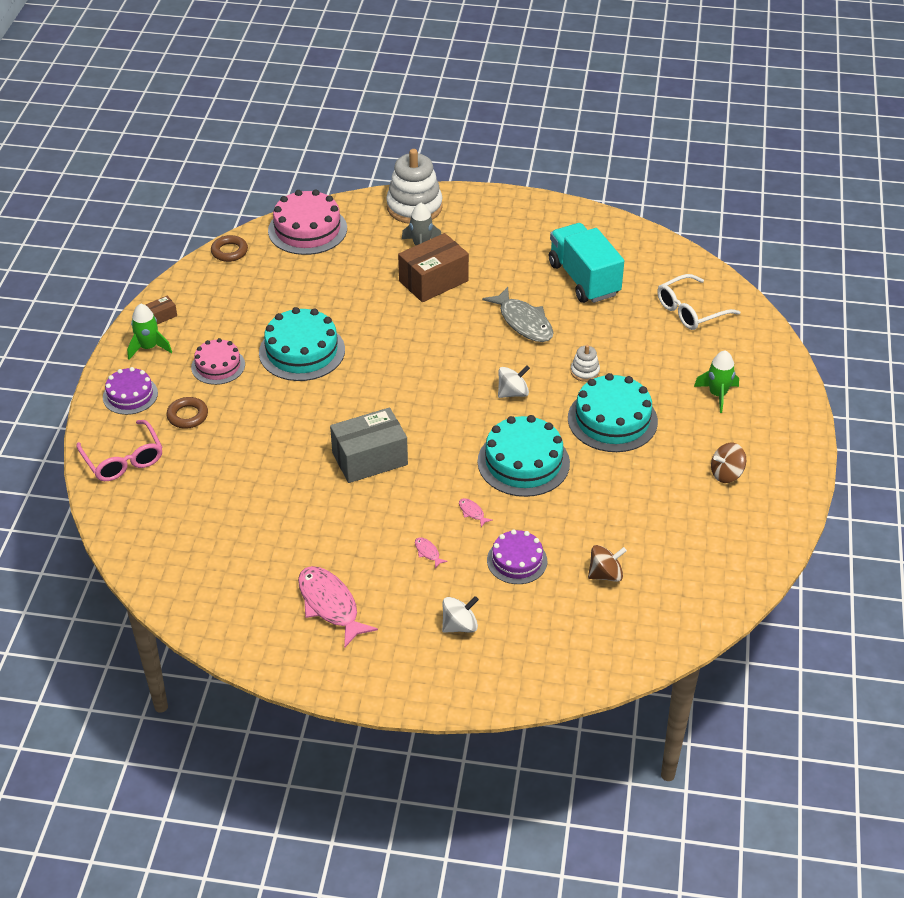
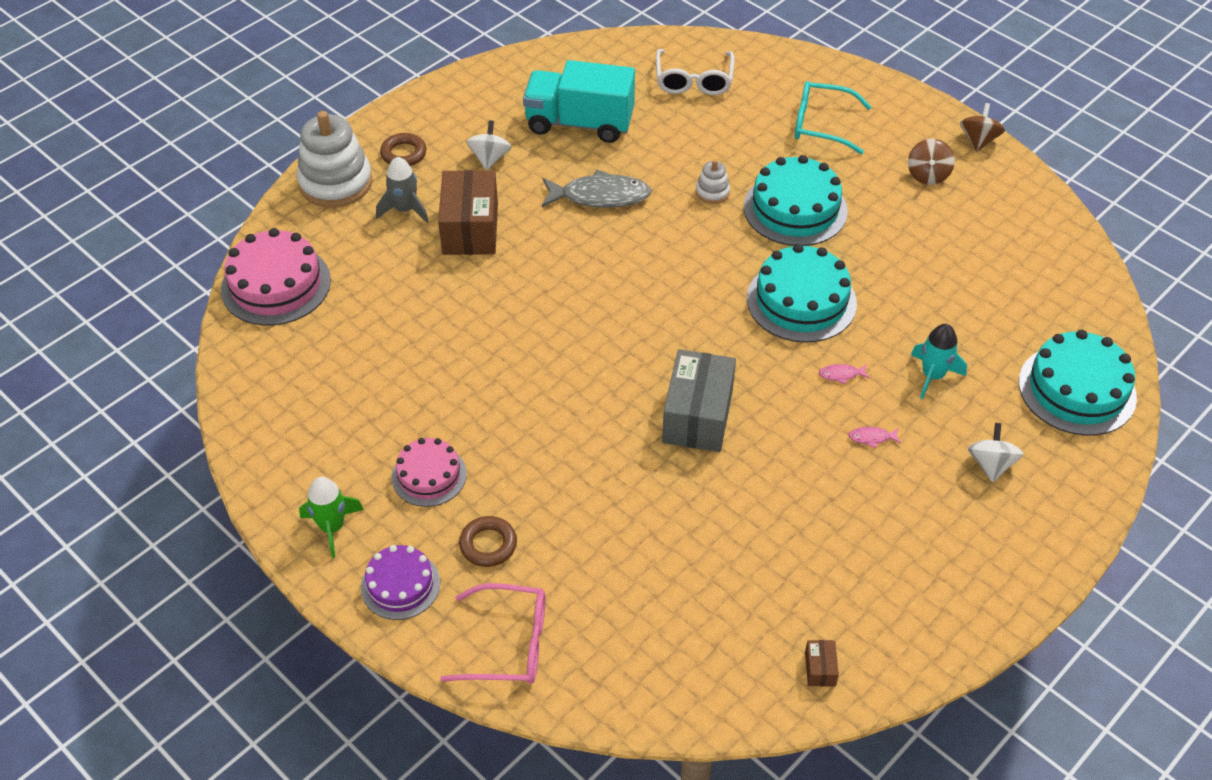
camera: 55 degrees left, 5 degrees up
(162, 316) = (287, 487): brown box -> brown box (820, 669)
(229, 251) = (238, 370): brown ring -> brown ring (403, 154)
(302, 351) = (476, 389): turquoise cake -> turquoise cake (1077, 389)
(330, 605) = (890, 557): pink fish -> none
(513, 393) = (696, 257): white spinning top -> white spinning top (490, 158)
(517, 560) = (932, 375): purple cake -> turquoise rocket
(605, 574) = (996, 322): brown spinning top -> brown spinning top (978, 140)
(717, 394) = (821, 125): green rocket -> turquoise glasses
+--
Exercise brief: Say how many lines above include "cake". The number alone is the answer.

Exercise solution: 2